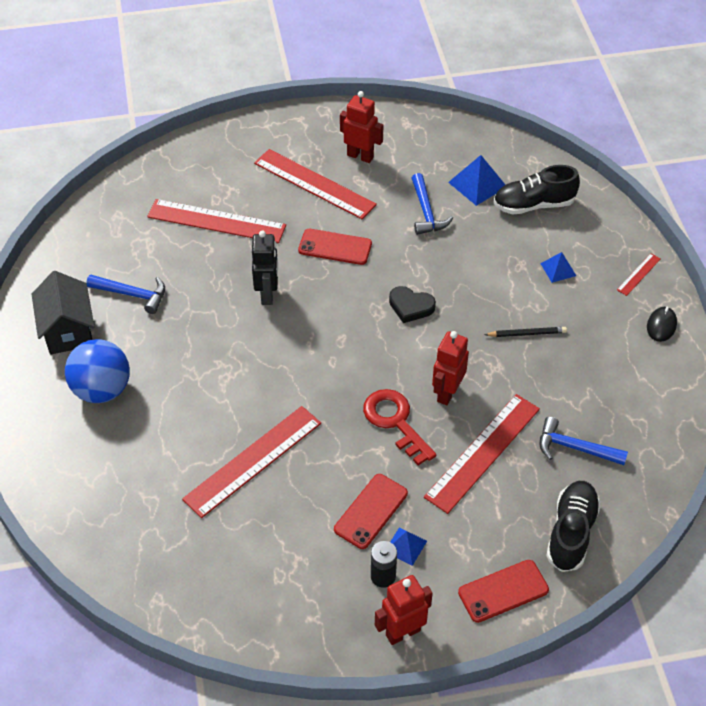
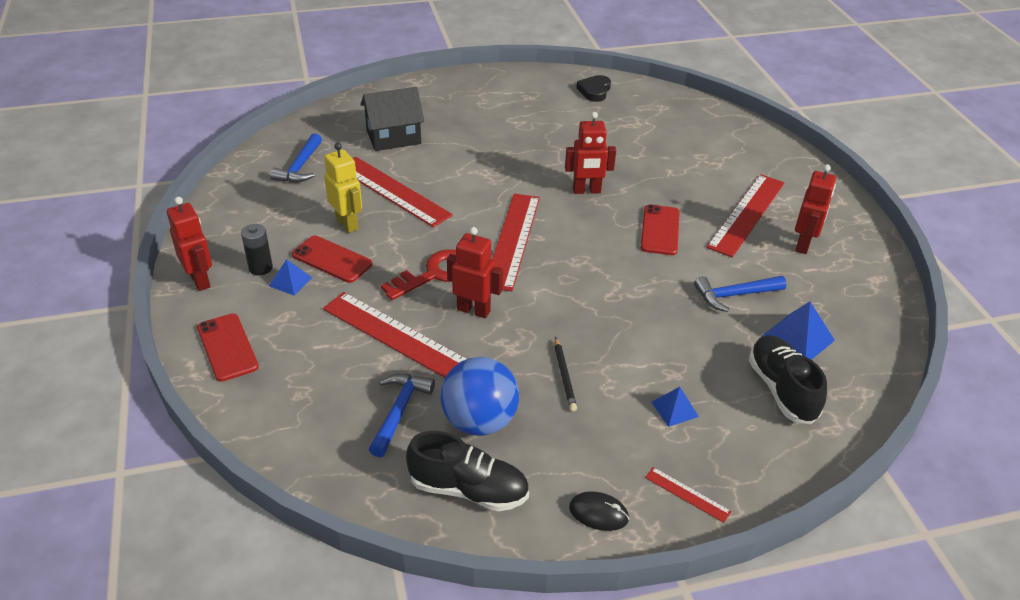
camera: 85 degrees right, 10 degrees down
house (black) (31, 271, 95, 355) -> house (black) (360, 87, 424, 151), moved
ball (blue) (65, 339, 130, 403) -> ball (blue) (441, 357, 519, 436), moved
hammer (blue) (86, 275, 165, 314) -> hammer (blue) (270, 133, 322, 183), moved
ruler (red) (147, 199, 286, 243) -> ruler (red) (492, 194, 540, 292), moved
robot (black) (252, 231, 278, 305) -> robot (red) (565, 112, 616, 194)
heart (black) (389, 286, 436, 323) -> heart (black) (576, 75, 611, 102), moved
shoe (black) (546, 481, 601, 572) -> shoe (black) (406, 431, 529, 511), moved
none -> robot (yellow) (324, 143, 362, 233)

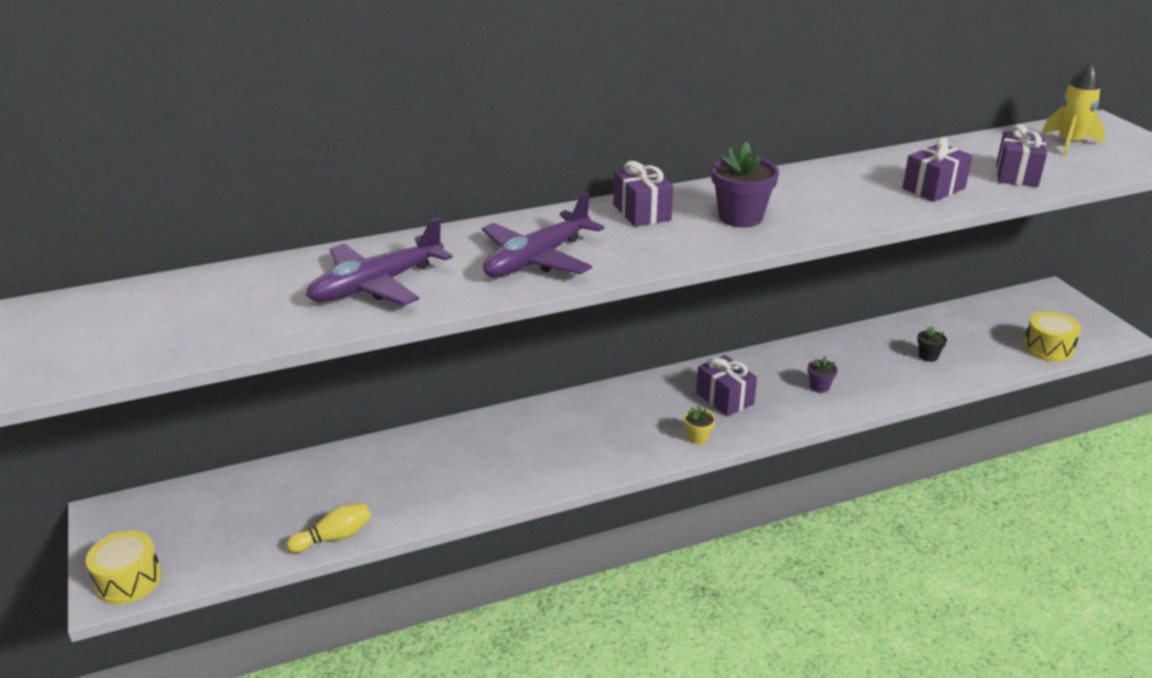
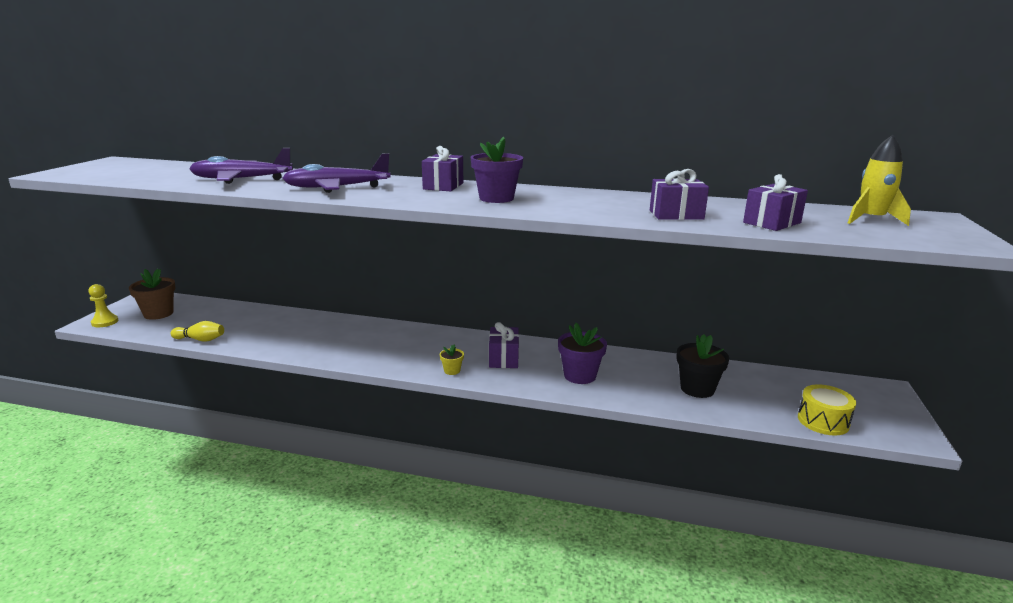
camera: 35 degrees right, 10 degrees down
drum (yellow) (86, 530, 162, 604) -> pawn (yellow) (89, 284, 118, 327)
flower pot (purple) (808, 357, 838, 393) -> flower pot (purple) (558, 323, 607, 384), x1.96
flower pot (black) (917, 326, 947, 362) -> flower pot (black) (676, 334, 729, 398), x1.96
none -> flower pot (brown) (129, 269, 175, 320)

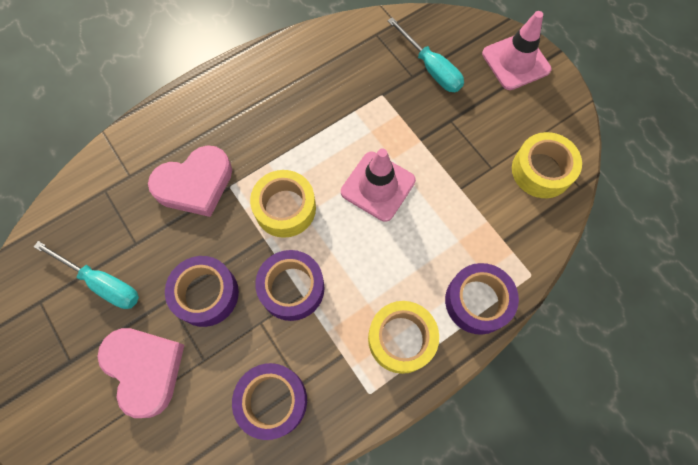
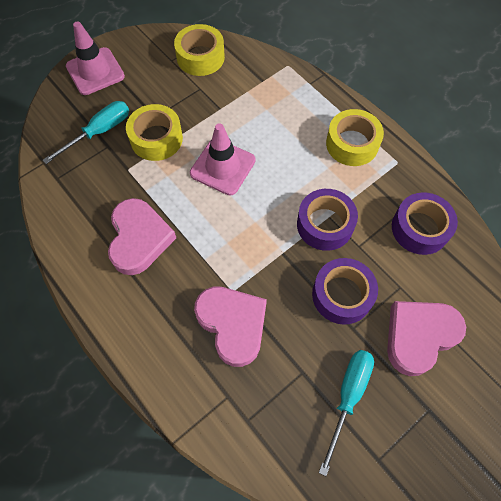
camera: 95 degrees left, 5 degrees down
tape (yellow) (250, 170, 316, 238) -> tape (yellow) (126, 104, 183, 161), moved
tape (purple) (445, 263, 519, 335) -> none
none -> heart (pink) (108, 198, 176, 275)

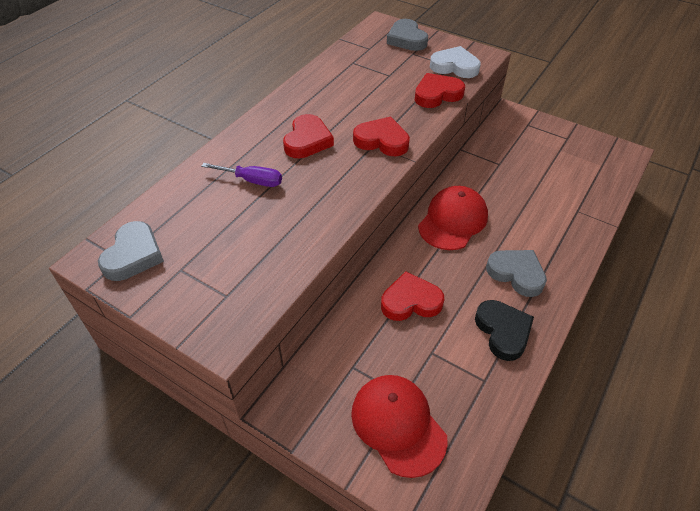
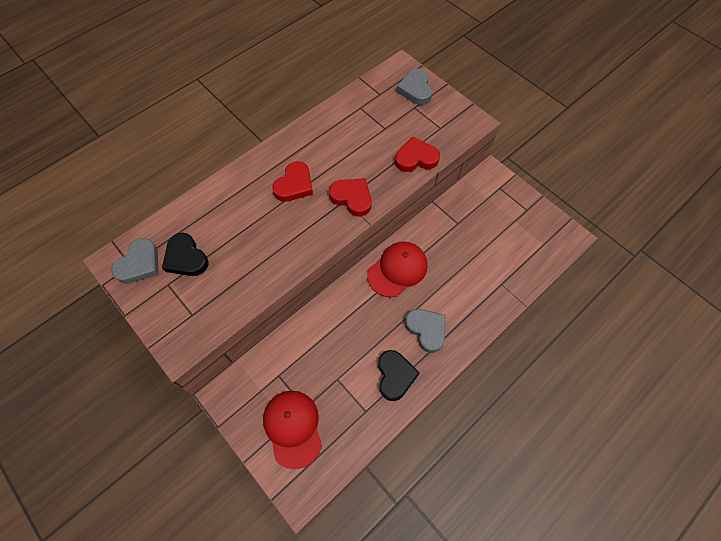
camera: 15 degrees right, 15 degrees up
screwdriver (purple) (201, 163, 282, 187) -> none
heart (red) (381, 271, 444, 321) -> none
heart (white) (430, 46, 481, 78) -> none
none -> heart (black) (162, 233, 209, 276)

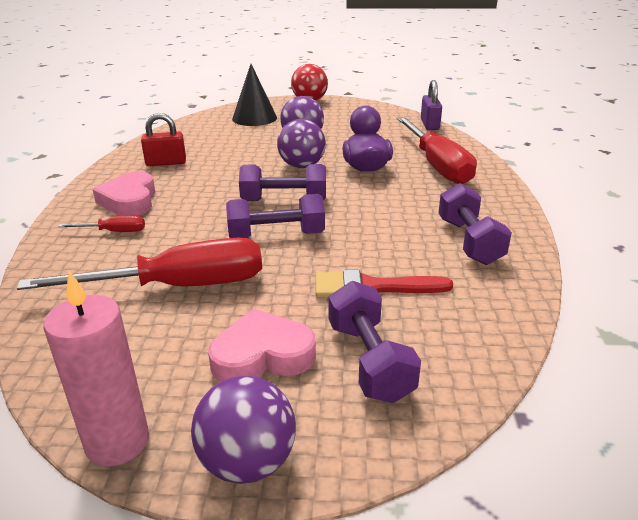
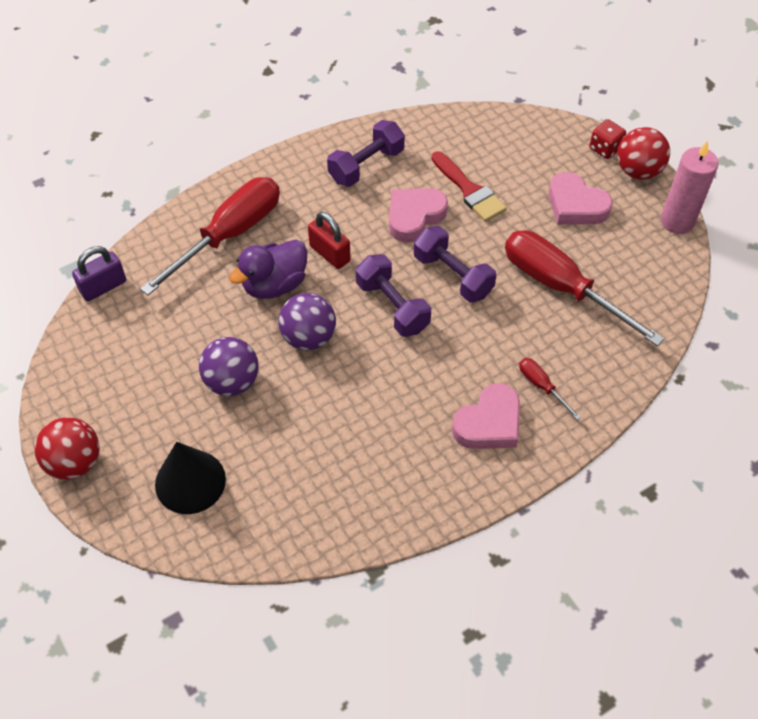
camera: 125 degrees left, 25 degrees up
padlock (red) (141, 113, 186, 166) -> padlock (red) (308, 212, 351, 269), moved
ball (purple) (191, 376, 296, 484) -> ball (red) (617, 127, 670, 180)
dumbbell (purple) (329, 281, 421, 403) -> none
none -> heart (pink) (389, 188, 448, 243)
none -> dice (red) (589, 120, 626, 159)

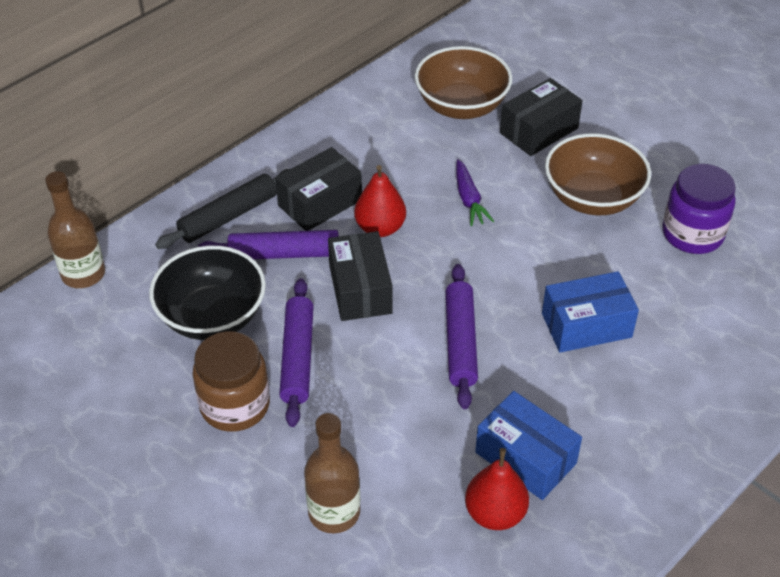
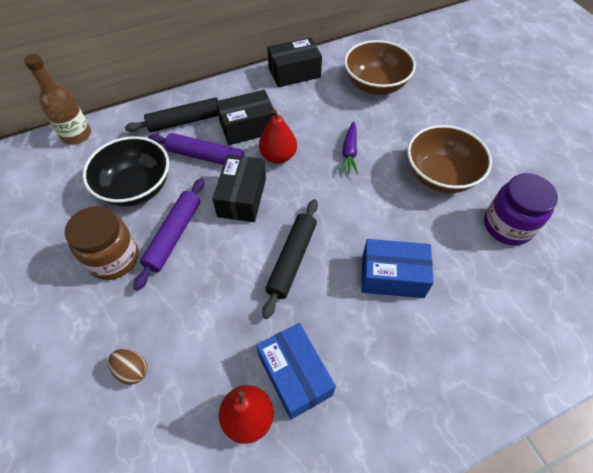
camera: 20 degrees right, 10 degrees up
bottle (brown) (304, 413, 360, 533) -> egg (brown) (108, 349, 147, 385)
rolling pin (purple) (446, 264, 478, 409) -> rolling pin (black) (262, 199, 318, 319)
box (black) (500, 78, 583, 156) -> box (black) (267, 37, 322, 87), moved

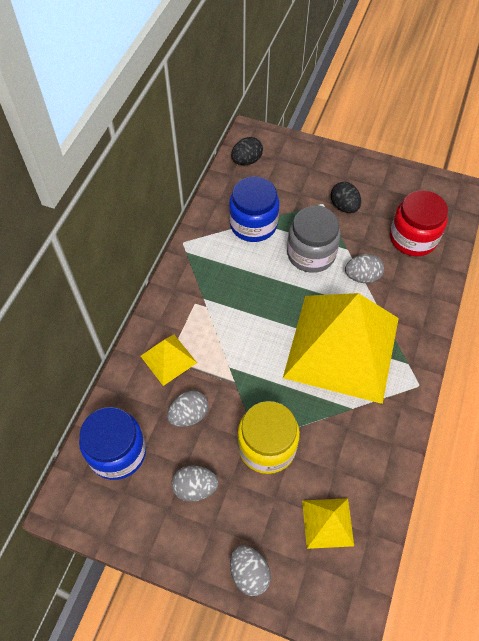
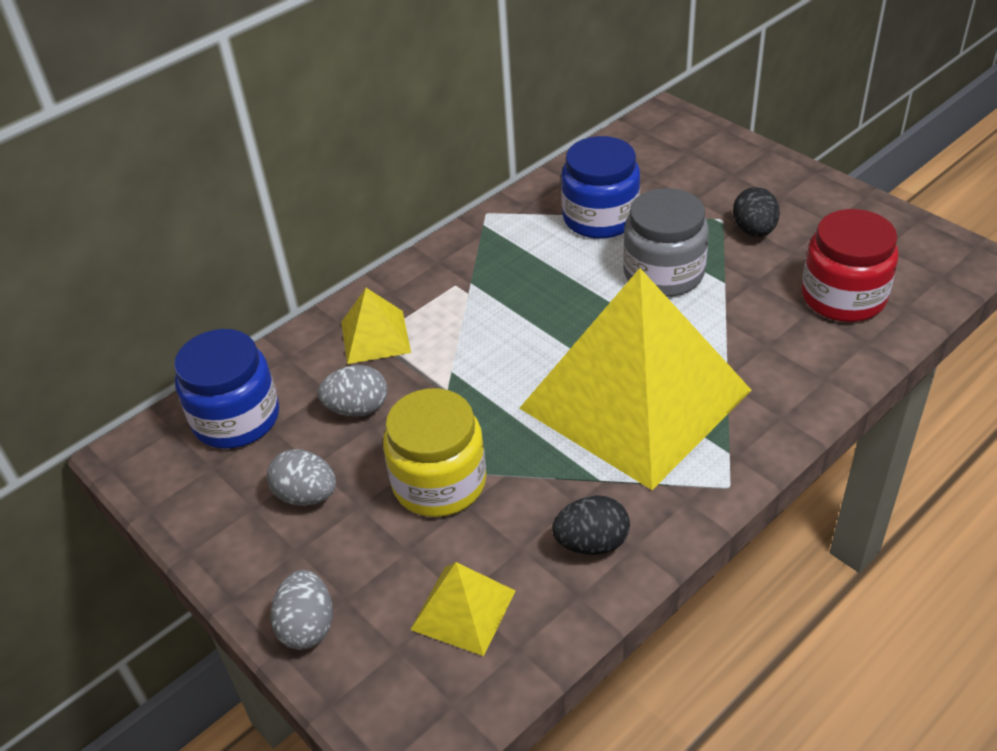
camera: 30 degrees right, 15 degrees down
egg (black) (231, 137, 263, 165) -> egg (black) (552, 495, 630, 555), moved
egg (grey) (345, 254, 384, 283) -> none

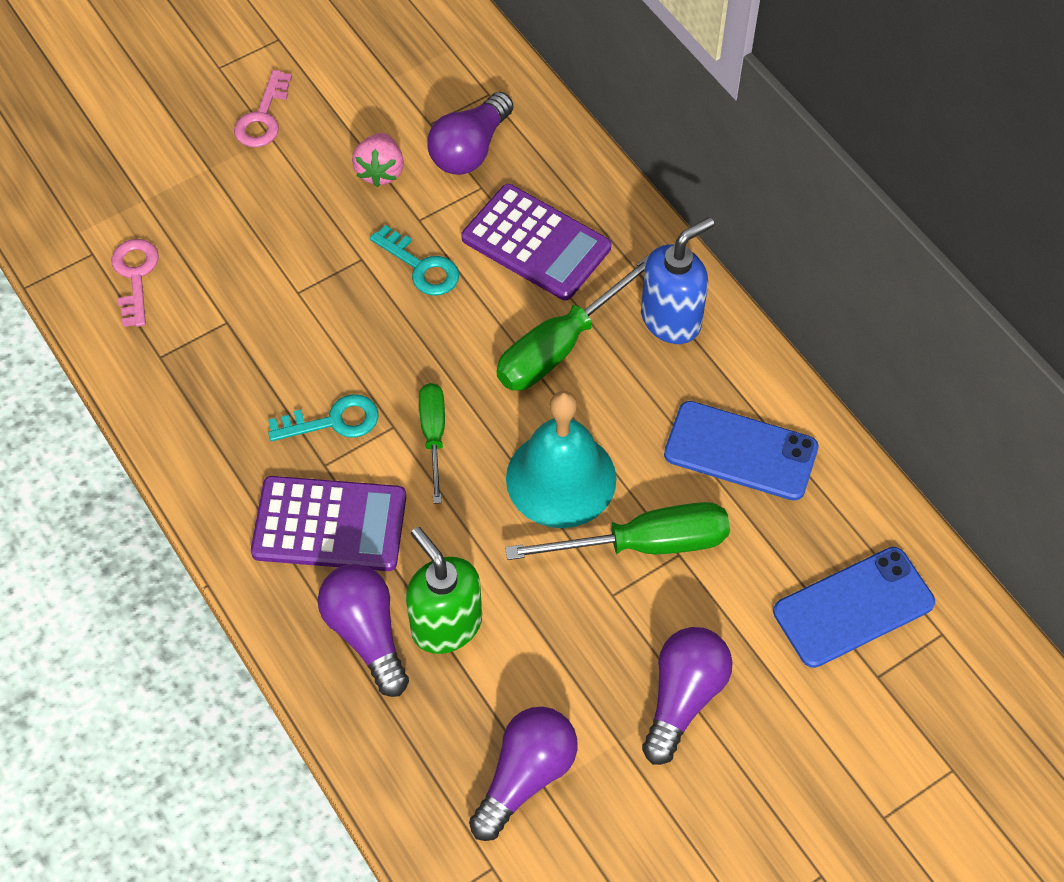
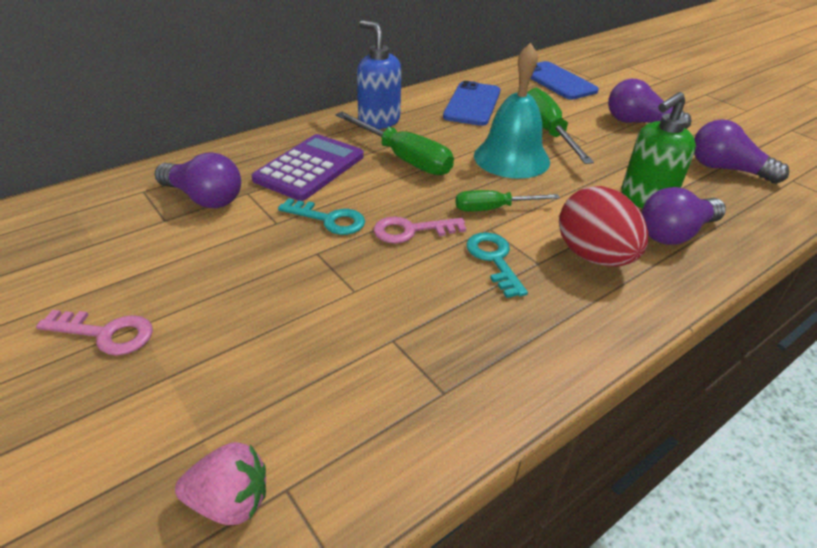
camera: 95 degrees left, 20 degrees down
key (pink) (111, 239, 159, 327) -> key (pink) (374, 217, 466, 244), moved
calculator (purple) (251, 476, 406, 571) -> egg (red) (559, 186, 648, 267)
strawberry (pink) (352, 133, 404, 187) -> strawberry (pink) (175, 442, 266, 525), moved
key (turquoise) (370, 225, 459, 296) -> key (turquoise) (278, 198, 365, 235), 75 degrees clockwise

◆ Task goal: Starting at the line with "ruler (red) (147, 199, 286, 243)" and ending at the line with "heart (black) (389, 286, 436, 323)", print each line of the listing above exactly, with no other lines.

◆ The answer:
ruler (red) (147, 199, 286, 243) -> ruler (red) (492, 194, 540, 292), moved
robot (black) (252, 231, 278, 305) -> robot (red) (565, 112, 616, 194)
heart (black) (389, 286, 436, 323) -> heart (black) (576, 75, 611, 102), moved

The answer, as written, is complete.